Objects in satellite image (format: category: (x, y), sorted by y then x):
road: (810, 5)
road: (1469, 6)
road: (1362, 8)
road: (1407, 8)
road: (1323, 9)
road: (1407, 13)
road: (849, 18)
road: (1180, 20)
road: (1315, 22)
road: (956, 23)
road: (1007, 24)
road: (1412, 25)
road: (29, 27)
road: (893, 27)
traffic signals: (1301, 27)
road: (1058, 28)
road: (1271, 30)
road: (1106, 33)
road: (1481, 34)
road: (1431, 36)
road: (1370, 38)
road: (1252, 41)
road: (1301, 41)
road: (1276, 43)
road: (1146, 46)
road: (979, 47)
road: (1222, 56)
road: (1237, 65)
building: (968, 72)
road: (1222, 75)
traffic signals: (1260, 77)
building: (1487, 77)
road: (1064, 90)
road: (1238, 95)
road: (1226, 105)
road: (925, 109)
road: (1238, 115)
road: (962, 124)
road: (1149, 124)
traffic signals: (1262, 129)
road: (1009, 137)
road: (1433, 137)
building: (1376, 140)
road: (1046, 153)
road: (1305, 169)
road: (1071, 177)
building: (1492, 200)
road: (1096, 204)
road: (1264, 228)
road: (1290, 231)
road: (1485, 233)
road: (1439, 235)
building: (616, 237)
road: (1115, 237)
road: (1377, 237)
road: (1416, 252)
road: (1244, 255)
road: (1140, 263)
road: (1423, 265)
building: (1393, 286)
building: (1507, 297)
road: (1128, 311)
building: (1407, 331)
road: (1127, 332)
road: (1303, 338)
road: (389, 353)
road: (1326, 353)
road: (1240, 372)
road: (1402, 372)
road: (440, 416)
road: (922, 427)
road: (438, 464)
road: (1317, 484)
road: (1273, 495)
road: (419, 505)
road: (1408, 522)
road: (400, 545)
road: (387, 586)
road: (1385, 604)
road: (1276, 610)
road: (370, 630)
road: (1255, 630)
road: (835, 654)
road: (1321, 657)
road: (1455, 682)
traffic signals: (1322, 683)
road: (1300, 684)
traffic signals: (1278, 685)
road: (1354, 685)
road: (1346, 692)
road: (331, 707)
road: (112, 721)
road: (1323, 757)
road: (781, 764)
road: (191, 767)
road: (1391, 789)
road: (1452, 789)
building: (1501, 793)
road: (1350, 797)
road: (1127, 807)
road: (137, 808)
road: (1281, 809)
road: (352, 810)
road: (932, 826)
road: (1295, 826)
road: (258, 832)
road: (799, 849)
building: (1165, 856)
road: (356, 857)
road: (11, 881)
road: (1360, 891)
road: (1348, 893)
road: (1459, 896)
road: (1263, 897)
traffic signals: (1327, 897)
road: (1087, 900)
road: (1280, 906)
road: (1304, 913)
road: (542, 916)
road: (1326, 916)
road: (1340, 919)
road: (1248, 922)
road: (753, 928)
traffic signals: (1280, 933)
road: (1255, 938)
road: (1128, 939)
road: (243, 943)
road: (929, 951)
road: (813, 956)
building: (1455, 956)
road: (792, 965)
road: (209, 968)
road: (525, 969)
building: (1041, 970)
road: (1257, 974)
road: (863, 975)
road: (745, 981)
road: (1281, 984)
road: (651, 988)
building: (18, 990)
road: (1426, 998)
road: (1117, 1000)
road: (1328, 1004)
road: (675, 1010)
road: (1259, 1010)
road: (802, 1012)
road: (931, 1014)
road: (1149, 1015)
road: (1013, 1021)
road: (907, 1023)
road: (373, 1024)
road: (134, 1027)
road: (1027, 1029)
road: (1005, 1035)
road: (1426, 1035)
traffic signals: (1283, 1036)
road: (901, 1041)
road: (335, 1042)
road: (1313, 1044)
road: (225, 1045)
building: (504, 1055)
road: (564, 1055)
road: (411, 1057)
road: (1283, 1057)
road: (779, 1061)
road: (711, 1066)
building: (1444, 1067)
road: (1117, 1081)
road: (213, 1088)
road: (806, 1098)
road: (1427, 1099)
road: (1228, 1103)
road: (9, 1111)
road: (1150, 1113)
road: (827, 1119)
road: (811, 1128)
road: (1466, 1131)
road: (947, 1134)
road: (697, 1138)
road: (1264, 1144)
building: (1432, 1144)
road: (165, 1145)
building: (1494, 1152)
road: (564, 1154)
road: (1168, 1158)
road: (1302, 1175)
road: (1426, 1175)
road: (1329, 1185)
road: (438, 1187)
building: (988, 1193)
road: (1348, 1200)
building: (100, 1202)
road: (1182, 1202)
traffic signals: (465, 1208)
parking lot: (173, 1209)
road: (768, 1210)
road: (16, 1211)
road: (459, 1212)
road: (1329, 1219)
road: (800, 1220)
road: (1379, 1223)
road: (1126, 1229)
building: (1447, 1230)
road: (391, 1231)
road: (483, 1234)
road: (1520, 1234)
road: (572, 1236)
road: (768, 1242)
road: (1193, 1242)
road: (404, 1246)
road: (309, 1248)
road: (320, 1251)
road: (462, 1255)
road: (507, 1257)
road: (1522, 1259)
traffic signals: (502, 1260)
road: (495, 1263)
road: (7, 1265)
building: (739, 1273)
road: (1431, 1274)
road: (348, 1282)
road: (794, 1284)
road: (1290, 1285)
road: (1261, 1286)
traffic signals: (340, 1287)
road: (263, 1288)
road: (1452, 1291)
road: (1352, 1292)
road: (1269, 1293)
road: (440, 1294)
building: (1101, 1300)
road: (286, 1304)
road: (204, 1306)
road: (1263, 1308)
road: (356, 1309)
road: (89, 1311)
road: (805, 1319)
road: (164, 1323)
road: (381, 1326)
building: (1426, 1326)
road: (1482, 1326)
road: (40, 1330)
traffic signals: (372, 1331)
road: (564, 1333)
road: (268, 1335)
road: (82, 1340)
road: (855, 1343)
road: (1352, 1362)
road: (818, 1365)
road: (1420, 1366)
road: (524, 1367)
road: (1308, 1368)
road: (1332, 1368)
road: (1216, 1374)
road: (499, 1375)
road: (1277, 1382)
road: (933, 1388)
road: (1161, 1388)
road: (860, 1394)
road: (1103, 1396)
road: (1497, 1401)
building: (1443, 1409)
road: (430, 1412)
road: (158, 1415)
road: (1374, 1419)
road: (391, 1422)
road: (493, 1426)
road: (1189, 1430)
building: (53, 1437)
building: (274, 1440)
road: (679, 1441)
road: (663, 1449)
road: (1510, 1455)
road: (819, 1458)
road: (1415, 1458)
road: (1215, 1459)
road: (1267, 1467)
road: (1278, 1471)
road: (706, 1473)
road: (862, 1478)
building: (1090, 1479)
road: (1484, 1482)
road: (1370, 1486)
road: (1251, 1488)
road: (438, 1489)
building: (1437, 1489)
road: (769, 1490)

════════

■ Your goal
Retype the material above, line by line, exactly.

■ Response to this exercise
Objects in satellite image (format: category: (x, y), sorted by y then x):
road: (810, 5)
road: (1469, 6)
road: (1362, 8)
road: (1407, 8)
road: (1323, 9)
road: (1407, 13)
road: (849, 18)
road: (1180, 20)
road: (1315, 22)
road: (956, 23)
road: (1007, 24)
road: (1412, 25)
road: (29, 27)
road: (893, 27)
traffic signals: (1301, 27)
road: (1058, 28)
road: (1271, 30)
road: (1106, 33)
road: (1481, 34)
road: (1431, 36)
road: (1370, 38)
road: (1252, 41)
road: (1301, 41)
road: (1276, 43)
road: (1146, 46)
road: (979, 47)
road: (1222, 56)
road: (1237, 65)
building: (968, 72)
road: (1222, 75)
traffic signals: (1260, 77)
building: (1487, 77)
road: (1064, 90)
road: (1238, 95)
road: (1226, 105)
road: (925, 109)
road: (1238, 115)
road: (962, 124)
road: (1149, 124)
traffic signals: (1262, 129)
road: (1009, 137)
road: (1433, 137)
building: (1376, 140)
road: (1046, 153)
road: (1305, 169)
road: (1071, 177)
building: (1492, 200)
road: (1096, 204)
road: (1264, 228)
road: (1290, 231)
road: (1485, 233)
road: (1439, 235)
building: (616, 237)
road: (1115, 237)
road: (1377, 237)
road: (1416, 252)
road: (1244, 255)
road: (1140, 263)
road: (1423, 265)
building: (1393, 286)
building: (1507, 297)
road: (1128, 311)
building: (1407, 331)
road: (1127, 332)
road: (1303, 338)
road: (389, 353)
road: (1326, 353)
road: (1240, 372)
road: (1402, 372)
road: (440, 416)
road: (922, 427)
road: (438, 464)
road: (1317, 484)
road: (1273, 495)
road: (419, 505)
road: (1408, 522)
road: (400, 545)
road: (387, 586)
road: (1385, 604)
road: (1276, 610)
road: (370, 630)
road: (1255, 630)
road: (835, 654)
road: (1321, 657)
road: (1455, 682)
traffic signals: (1322, 683)
road: (1300, 684)
traffic signals: (1278, 685)
road: (1354, 685)
road: (1346, 692)
road: (331, 707)
road: (112, 721)
road: (1323, 757)
road: (781, 764)
road: (191, 767)
road: (1391, 789)
road: (1452, 789)
building: (1501, 793)
road: (1350, 797)
road: (1127, 807)
road: (137, 808)
road: (1281, 809)
road: (352, 810)
road: (932, 826)
road: (1295, 826)
road: (258, 832)
road: (799, 849)
building: (1165, 856)
road: (356, 857)
road: (11, 881)
road: (1360, 891)
road: (1348, 893)
road: (1459, 896)
road: (1263, 897)
traffic signals: (1327, 897)
road: (1087, 900)
road: (1280, 906)
road: (1304, 913)
road: (542, 916)
road: (1326, 916)
road: (1340, 919)
road: (1248, 922)
road: (753, 928)
traffic signals: (1280, 933)
road: (1255, 938)
road: (1128, 939)
road: (243, 943)
road: (929, 951)
road: (813, 956)
building: (1455, 956)
road: (792, 965)
road: (209, 968)
road: (525, 969)
building: (1041, 970)
road: (1257, 974)
road: (863, 975)
road: (745, 981)
road: (1281, 984)
road: (651, 988)
building: (18, 990)
road: (1426, 998)
road: (1117, 1000)
road: (1328, 1004)
road: (675, 1010)
road: (1259, 1010)
road: (802, 1012)
road: (931, 1014)
road: (1149, 1015)
road: (1013, 1021)
road: (907, 1023)
road: (373, 1024)
road: (134, 1027)
road: (1027, 1029)
road: (1005, 1035)
road: (1426, 1035)
traffic signals: (1283, 1036)
road: (901, 1041)
road: (335, 1042)
road: (1313, 1044)
road: (225, 1045)
building: (504, 1055)
road: (564, 1055)
road: (411, 1057)
road: (1283, 1057)
road: (779, 1061)
road: (711, 1066)
building: (1444, 1067)
road: (1117, 1081)
road: (213, 1088)
road: (806, 1098)
road: (1427, 1099)
road: (1228, 1103)
road: (9, 1111)
road: (1150, 1113)
road: (827, 1119)
road: (811, 1128)
road: (1466, 1131)
road: (947, 1134)
road: (697, 1138)
road: (1264, 1144)
building: (1432, 1144)
road: (165, 1145)
building: (1494, 1152)
road: (564, 1154)
road: (1168, 1158)
road: (1302, 1175)
road: (1426, 1175)
road: (1329, 1185)
road: (438, 1187)
building: (988, 1193)
road: (1348, 1200)
building: (100, 1202)
road: (1182, 1202)
traffic signals: (465, 1208)
parking lot: (173, 1209)
road: (768, 1210)
road: (16, 1211)
road: (459, 1212)
road: (1329, 1219)
road: (800, 1220)
road: (1379, 1223)
road: (1126, 1229)
building: (1447, 1230)
road: (391, 1231)
road: (483, 1234)
road: (1520, 1234)
road: (572, 1236)
road: (768, 1242)
road: (1193, 1242)
road: (404, 1246)
road: (309, 1248)
road: (320, 1251)
road: (462, 1255)
road: (507, 1257)
road: (1522, 1259)
traffic signals: (502, 1260)
road: (495, 1263)
road: (7, 1265)
building: (739, 1273)
road: (1431, 1274)
road: (348, 1282)
road: (794, 1284)
road: (1290, 1285)
road: (1261, 1286)
traffic signals: (340, 1287)
road: (263, 1288)
road: (1452, 1291)
road: (1352, 1292)
road: (1269, 1293)
road: (440, 1294)
building: (1101, 1300)
road: (286, 1304)
road: (204, 1306)
road: (1263, 1308)
road: (356, 1309)
road: (89, 1311)
road: (805, 1319)
road: (164, 1323)
road: (381, 1326)
building: (1426, 1326)
road: (1482, 1326)
road: (40, 1330)
traffic signals: (372, 1331)
road: (564, 1333)
road: (268, 1335)
road: (82, 1340)
road: (855, 1343)
road: (1352, 1362)
road: (818, 1365)
road: (1420, 1366)
road: (524, 1367)
road: (1308, 1368)
road: (1332, 1368)
road: (1216, 1374)
road: (499, 1375)
road: (1277, 1382)
road: (933, 1388)
road: (1161, 1388)
road: (860, 1394)
road: (1103, 1396)
road: (1497, 1401)
building: (1443, 1409)
road: (430, 1412)
road: (158, 1415)
road: (1374, 1419)
road: (391, 1422)
road: (493, 1426)
road: (1189, 1430)
building: (53, 1437)
building: (274, 1440)
road: (679, 1441)
road: (663, 1449)
road: (1510, 1455)
road: (819, 1458)
road: (1415, 1458)
road: (1215, 1459)
road: (1267, 1467)
road: (1278, 1471)
road: (706, 1473)
road: (862, 1478)
building: (1090, 1479)
road: (1484, 1482)
road: (1370, 1486)
road: (1251, 1488)
road: (438, 1489)
building: (1437, 1489)
road: (769, 1490)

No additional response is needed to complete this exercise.